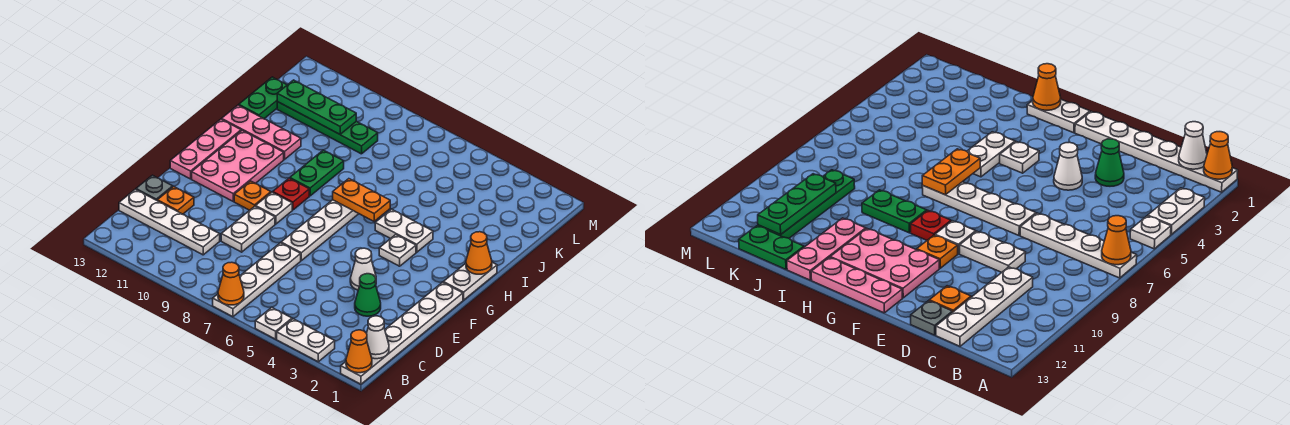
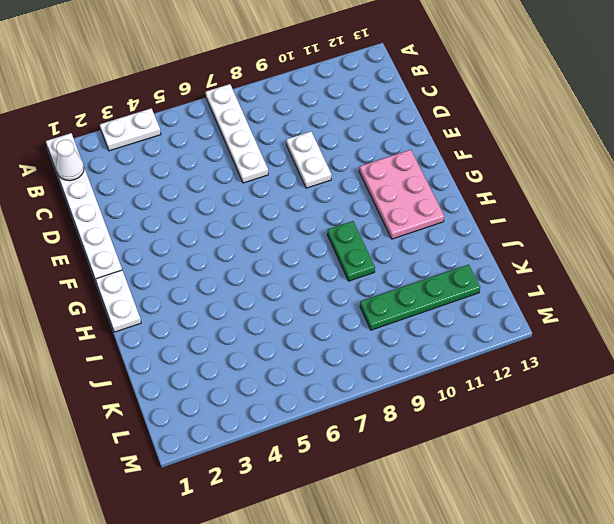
none -> white plate A5 level 1
none -> white plate C10:C13 level 1
none -> green cone D3 level 1

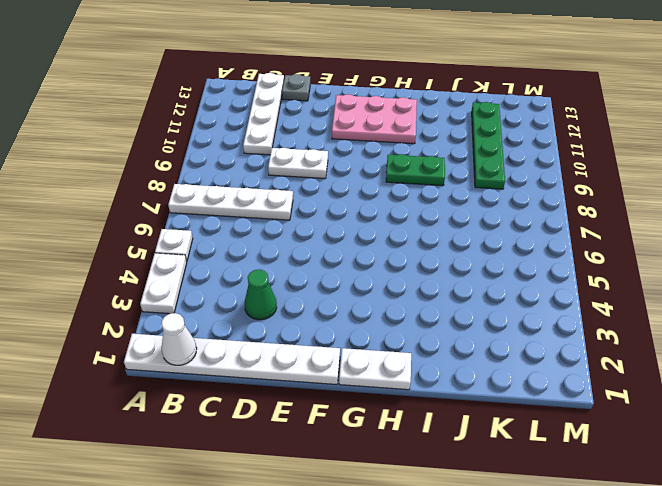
none -> orange plate D12 level 1
none -> white cone E4 level 1
none -> white plate E7:H7 level 1

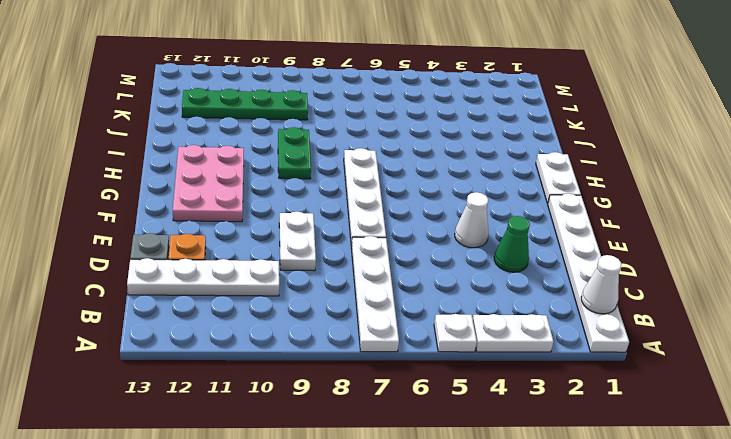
none -> white plate F9 level 1
none -> orange plate F10 level 1
none -> pink plate F13:H13 level 1

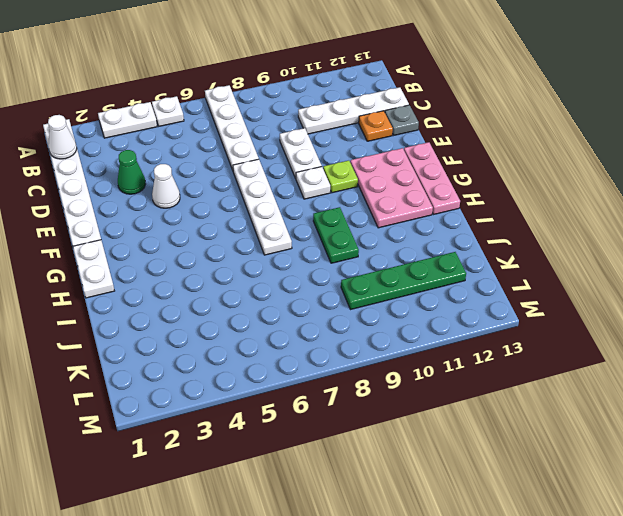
lime plate F10 level 1 -> orange plate F10 level 1
none -> white plate G4 level 1
none -> red plate G9 level 1
none -> white plate H4:H5 level 1

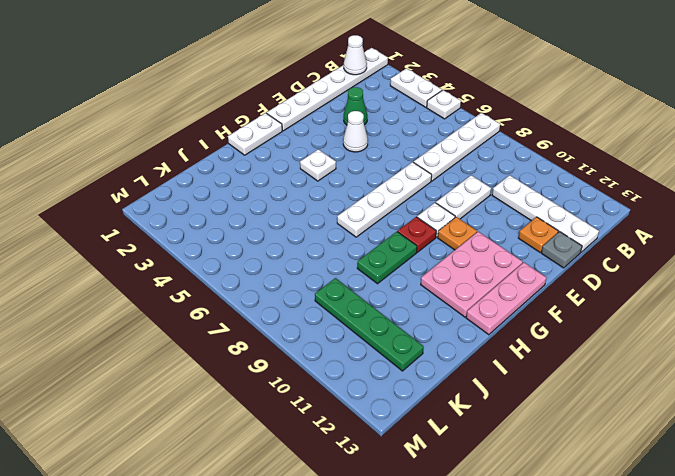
none -> white plate H4:H5 level 1
none -> pink plate I11:I13 level 1
none -> green plate J13:K13 level 1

> _EXERCISE OBJECTIVE_:
A faithful copy of every record is required, with no pictures included.

> _TASK SOLUTION_:
none -> white plate A5 level 1
none -> white plate C10:C13 level 1
none -> green cone D3 level 1

none -> orange plate D12 level 1
none -> white cone E4 level 1
none -> white plate E7:H7 level 1

none -> white plate F9 level 1
none -> orange plate F10 level 1
none -> pink plate F13:H13 level 1

lime plate F10 level 1 -> orange plate F10 level 1
none -> white plate G4 level 1
none -> red plate G9 level 1
none -> white plate H4:H5 level 1

none -> white plate H4:H5 level 1
none -> pink plate I11:I13 level 1
none -> green plate J13:K13 level 1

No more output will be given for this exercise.